Start of Block

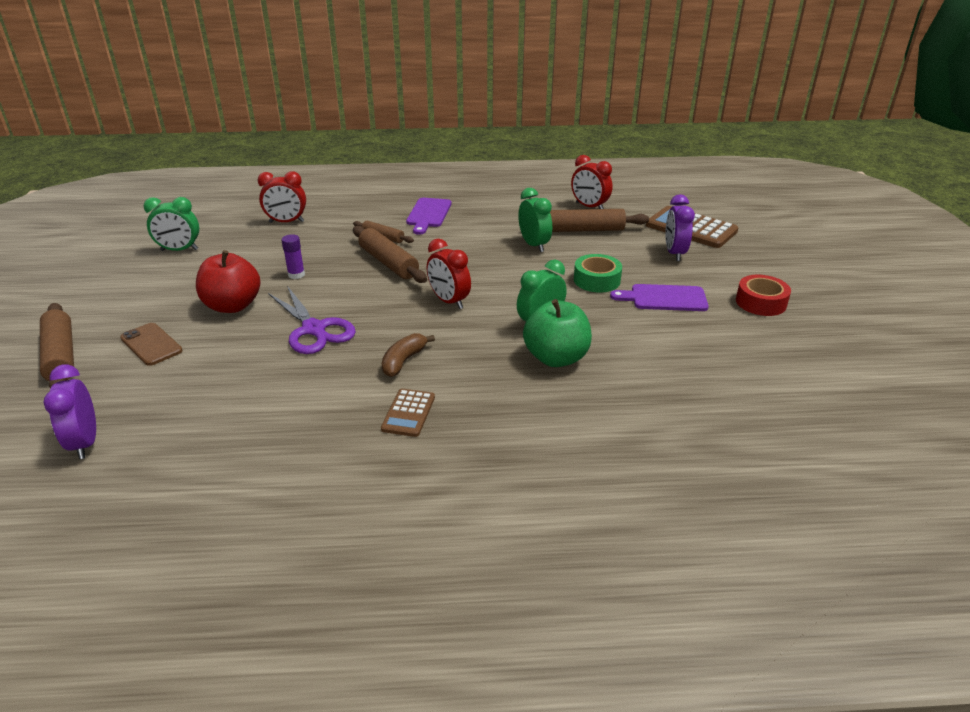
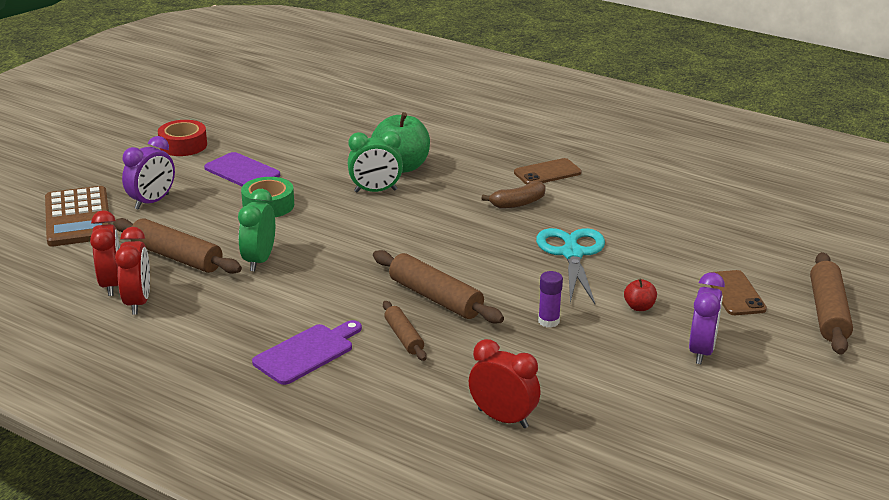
camera: 145 degrees left, 5 degrees down
purple clock [43,365,96,459] -> purple clock moved to [689,272,725,364]
green clock [144,197,199,251] -> none
red apple [196,250,260,313] -> red apple [624,278,657,311], size x0.45
purple scissors [268,286,356,354] -> turquoise scissors [536,228,605,304]
brown rolling pin [353,226,427,283] -> brown rolling pin turned 45 degrees counterclockwise [373,250,504,323]
brown calculator [381,389,435,437] -> brown phone [514,158,582,185]
red clock [427,239,471,309] -> red clock moved to [115,227,150,315]

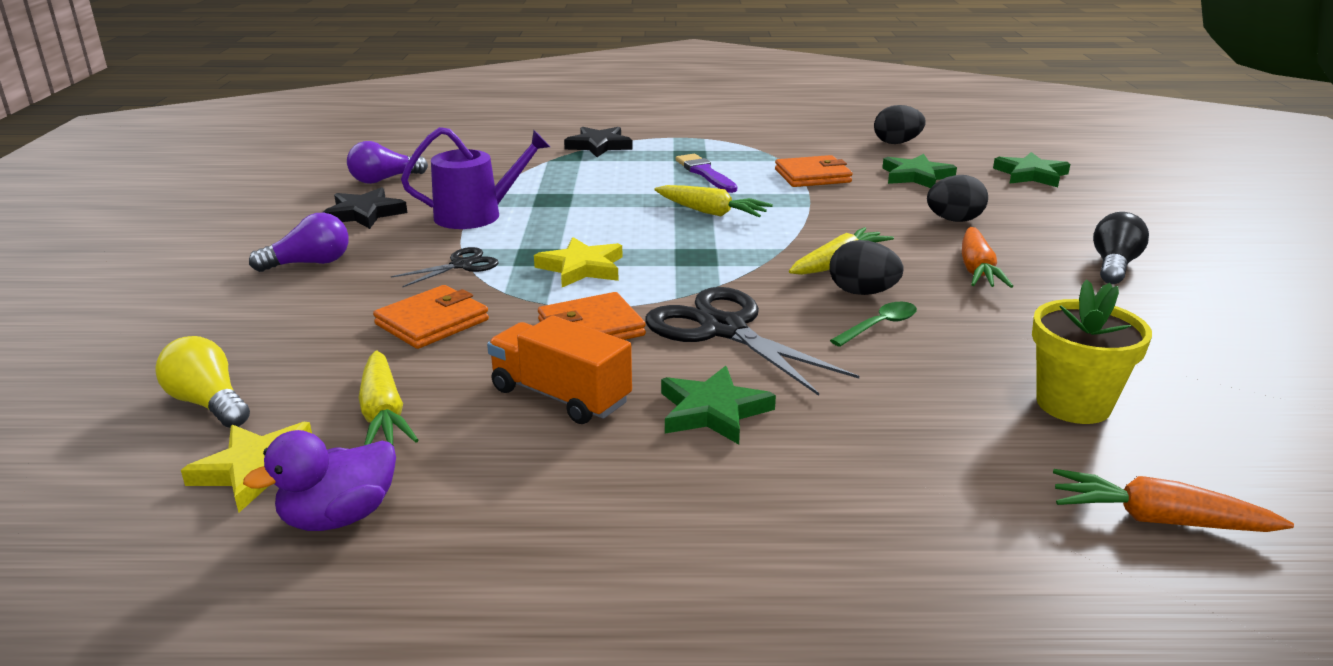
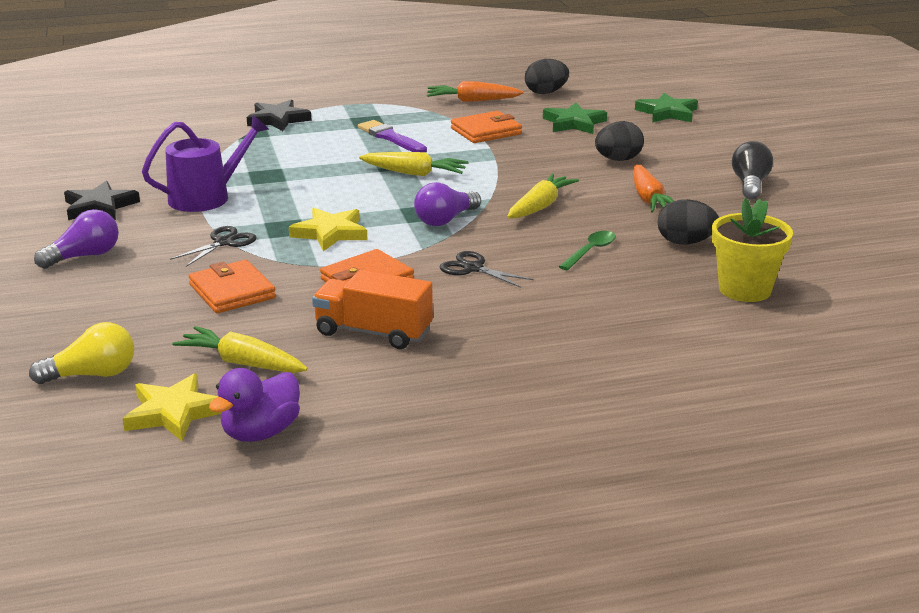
camera: 15 degrees left, 0 degrees up
yellow light bulb [155,336,250,428] -> yellow light bulb turned 135 degrees clockwise [29,322,134,384]
purple light bulb [347,141,428,184] -> purple light bulb moved to [414,182,481,226]
yellow carrot [358,350,418,445] -> yellow carrot turned 150 degrees clockwise [172,326,308,373]
orange wallet [373,285,489,349] -> orange wallet turned 60 degrees counterclockwise [189,260,276,313]
black scissors [645,287,859,396] -> black scissors [439,251,534,288], size x0.52
green star [661,366,776,444] -> none
black egg [829,240,903,295] -> black egg moved to [658,199,719,245]
orange carrot [1053,469,1294,532] -> orange carrot moved to [427,81,523,102]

End of Block

WHAT YOU ARE ASKED TO DO: Exact copies are needed of the line with "green star [661,366,776,444] -> none" and each line after it through the end of the material above.

EXERCISE RESPONSE:
green star [661,366,776,444] -> none
black egg [829,240,903,295] -> black egg moved to [658,199,719,245]
orange carrot [1053,469,1294,532] -> orange carrot moved to [427,81,523,102]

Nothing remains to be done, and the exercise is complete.